*Problem description:*
Pick out every line of the items that contains the string "trill", matching case exactly, and copy each such line in full.

Collected data entries:
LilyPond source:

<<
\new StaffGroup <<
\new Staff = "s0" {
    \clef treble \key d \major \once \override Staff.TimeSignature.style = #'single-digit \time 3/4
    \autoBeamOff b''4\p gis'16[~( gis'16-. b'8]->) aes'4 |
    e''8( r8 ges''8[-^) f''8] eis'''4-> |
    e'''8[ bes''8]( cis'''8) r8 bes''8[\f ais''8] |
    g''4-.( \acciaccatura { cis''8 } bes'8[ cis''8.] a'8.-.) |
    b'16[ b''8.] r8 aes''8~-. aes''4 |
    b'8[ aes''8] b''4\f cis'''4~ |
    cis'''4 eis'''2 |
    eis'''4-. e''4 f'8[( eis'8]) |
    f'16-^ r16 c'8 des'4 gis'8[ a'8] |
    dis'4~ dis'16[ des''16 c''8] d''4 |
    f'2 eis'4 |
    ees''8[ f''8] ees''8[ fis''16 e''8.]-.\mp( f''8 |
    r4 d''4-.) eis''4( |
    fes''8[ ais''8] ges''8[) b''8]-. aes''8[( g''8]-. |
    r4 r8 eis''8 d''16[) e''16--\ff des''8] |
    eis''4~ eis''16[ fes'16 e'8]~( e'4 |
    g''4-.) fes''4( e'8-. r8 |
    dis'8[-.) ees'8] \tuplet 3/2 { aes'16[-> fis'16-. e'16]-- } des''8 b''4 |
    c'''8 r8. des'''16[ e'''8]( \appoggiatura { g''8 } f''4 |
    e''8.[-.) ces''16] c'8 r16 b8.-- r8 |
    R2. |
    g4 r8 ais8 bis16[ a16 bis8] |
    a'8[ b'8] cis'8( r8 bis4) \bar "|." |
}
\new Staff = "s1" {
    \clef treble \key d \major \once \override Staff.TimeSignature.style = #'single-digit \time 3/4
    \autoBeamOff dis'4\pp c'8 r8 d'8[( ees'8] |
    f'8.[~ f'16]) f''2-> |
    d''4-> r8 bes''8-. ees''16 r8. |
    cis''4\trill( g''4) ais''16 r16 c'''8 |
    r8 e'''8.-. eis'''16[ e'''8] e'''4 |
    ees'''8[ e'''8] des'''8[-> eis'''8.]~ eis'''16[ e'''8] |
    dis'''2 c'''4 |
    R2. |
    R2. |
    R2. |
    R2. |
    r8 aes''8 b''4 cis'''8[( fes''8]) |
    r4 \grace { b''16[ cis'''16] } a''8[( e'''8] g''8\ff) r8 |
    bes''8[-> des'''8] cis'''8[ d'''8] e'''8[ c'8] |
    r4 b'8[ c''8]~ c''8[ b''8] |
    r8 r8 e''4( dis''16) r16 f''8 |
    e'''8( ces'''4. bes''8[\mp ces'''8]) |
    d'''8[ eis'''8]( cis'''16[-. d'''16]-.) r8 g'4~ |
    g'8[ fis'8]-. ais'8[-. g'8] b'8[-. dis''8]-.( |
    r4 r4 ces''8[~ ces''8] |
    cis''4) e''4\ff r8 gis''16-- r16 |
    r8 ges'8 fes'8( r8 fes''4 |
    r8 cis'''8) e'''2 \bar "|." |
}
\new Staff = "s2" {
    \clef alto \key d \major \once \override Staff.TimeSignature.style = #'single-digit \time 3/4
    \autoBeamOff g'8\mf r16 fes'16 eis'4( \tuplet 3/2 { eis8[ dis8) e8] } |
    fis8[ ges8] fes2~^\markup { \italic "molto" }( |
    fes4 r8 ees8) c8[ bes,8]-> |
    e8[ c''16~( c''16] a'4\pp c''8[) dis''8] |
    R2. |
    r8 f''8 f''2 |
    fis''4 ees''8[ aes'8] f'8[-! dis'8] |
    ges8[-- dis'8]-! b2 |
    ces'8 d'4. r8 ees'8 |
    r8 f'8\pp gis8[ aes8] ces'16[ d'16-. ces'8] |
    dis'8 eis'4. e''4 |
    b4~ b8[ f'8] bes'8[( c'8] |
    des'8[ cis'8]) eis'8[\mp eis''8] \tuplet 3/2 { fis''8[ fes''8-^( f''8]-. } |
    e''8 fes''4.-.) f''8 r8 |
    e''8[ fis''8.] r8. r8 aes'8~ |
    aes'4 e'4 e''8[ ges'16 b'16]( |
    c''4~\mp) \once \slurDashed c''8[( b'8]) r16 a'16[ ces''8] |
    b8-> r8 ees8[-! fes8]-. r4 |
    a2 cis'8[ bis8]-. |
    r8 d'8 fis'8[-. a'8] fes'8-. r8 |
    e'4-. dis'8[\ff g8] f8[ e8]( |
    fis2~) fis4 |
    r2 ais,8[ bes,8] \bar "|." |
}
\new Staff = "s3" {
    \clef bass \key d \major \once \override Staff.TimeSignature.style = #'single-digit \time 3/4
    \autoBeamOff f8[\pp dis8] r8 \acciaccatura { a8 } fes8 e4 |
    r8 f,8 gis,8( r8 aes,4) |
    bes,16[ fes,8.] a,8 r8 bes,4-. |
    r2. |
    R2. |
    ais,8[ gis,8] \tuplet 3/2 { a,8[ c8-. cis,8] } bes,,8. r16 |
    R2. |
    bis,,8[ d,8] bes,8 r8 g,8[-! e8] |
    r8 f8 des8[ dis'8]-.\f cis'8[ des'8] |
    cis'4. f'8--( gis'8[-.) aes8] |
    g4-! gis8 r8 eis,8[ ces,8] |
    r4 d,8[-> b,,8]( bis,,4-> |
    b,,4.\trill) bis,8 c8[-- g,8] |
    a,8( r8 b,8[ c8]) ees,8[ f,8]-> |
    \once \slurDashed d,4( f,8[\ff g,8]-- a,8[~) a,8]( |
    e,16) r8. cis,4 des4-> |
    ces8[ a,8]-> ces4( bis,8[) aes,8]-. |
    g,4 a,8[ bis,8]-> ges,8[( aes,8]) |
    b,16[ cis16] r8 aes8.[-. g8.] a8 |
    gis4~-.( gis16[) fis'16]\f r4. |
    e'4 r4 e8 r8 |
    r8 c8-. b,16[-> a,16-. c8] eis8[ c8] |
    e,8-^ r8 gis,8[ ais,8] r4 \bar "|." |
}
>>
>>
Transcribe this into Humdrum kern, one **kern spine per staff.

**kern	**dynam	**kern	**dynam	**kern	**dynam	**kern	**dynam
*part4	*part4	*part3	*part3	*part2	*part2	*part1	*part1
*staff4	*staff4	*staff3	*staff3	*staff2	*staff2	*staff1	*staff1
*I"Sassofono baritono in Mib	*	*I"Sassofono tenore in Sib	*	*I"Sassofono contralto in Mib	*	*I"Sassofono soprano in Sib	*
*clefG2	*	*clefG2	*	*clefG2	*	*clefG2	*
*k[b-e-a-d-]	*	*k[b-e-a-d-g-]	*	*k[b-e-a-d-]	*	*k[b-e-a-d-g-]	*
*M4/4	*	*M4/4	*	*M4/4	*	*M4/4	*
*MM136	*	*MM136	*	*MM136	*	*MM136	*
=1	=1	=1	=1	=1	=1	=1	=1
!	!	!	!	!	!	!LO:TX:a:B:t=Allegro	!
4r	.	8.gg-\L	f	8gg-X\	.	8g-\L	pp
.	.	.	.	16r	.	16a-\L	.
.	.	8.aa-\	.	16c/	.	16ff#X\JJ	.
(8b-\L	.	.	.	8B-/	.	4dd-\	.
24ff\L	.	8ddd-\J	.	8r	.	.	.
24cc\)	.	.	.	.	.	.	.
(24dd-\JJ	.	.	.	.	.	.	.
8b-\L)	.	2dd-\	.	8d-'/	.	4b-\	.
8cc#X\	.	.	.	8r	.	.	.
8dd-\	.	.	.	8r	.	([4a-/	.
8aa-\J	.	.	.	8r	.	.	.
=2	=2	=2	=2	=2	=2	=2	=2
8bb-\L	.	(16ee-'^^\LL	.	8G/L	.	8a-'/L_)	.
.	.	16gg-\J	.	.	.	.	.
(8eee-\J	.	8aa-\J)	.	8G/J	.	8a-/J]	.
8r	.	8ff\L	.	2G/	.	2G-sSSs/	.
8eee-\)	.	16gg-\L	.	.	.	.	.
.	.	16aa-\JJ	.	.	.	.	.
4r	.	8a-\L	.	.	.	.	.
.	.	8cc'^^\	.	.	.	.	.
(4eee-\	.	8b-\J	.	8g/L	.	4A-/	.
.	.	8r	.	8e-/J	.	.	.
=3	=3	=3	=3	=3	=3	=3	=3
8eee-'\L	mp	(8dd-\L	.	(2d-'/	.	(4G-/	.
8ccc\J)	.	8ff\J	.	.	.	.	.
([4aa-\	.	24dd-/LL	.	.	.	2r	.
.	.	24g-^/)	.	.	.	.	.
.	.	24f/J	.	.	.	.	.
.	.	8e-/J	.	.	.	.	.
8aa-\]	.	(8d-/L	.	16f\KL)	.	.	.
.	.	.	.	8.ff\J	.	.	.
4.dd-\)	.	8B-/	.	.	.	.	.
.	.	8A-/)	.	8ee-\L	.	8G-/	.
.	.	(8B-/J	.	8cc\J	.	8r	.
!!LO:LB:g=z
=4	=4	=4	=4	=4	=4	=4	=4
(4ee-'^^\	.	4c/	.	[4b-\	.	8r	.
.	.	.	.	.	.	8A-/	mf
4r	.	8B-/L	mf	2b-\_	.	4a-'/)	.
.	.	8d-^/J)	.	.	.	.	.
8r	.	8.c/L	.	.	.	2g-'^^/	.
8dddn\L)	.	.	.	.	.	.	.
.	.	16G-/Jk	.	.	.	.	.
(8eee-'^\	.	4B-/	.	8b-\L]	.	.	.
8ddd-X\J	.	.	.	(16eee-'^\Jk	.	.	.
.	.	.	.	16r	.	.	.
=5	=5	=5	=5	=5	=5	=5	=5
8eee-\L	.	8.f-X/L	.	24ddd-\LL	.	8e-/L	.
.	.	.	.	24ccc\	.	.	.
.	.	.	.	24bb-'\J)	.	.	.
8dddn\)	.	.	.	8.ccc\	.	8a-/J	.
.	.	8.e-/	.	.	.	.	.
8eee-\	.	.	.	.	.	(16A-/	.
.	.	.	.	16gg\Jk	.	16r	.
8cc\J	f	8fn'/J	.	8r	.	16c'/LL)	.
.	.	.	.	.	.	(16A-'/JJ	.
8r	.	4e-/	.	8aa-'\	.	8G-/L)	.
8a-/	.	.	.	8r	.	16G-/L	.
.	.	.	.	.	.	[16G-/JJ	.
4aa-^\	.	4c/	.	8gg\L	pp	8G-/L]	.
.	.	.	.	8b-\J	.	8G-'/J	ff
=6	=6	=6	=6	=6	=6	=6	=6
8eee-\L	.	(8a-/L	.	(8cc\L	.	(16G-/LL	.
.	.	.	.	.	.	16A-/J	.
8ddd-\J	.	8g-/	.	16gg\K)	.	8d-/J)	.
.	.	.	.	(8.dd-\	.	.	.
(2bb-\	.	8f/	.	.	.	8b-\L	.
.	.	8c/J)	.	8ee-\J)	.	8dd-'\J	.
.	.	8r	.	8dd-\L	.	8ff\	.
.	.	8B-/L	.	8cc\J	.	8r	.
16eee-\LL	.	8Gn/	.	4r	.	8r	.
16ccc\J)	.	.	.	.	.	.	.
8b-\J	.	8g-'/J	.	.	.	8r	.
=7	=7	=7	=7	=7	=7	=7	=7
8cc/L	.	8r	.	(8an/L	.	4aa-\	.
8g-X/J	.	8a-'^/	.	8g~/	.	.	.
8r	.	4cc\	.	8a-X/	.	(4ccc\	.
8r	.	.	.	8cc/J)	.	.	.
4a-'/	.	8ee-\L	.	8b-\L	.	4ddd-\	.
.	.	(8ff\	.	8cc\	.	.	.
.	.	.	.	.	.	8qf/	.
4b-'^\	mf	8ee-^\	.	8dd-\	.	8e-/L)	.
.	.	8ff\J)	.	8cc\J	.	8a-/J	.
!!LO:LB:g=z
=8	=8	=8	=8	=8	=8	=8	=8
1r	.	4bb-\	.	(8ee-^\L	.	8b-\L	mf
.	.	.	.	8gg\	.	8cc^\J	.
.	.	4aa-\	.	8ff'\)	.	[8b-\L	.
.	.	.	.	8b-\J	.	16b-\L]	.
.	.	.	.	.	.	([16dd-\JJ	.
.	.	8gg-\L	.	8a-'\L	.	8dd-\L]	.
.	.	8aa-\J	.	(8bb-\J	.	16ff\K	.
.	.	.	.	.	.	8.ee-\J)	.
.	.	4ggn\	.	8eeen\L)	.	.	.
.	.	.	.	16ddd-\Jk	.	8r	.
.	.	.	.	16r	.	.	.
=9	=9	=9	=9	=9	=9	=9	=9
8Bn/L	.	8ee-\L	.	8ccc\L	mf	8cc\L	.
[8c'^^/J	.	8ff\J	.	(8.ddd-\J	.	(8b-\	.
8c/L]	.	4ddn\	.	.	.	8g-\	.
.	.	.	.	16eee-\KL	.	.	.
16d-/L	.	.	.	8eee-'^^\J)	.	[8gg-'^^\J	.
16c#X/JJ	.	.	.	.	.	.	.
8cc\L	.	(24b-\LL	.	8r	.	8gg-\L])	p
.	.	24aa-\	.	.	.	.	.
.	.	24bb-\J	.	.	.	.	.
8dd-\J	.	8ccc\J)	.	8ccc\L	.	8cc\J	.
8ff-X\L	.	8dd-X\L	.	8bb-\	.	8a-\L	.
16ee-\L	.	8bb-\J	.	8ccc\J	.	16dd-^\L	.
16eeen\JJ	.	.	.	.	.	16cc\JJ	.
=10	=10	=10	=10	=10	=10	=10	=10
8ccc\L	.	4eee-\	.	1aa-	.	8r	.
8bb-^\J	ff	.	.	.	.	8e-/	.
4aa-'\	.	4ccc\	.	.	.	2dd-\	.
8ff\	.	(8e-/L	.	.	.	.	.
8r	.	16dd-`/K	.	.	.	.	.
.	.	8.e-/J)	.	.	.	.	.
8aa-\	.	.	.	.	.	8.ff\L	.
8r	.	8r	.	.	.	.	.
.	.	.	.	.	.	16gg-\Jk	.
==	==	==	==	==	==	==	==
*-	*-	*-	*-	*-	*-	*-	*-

*Complete output:*
    cis''4\trill( g''4) ais''16 r16 c'''8 |
    b,,4.\trill) bis,8 c8[-- g,8] |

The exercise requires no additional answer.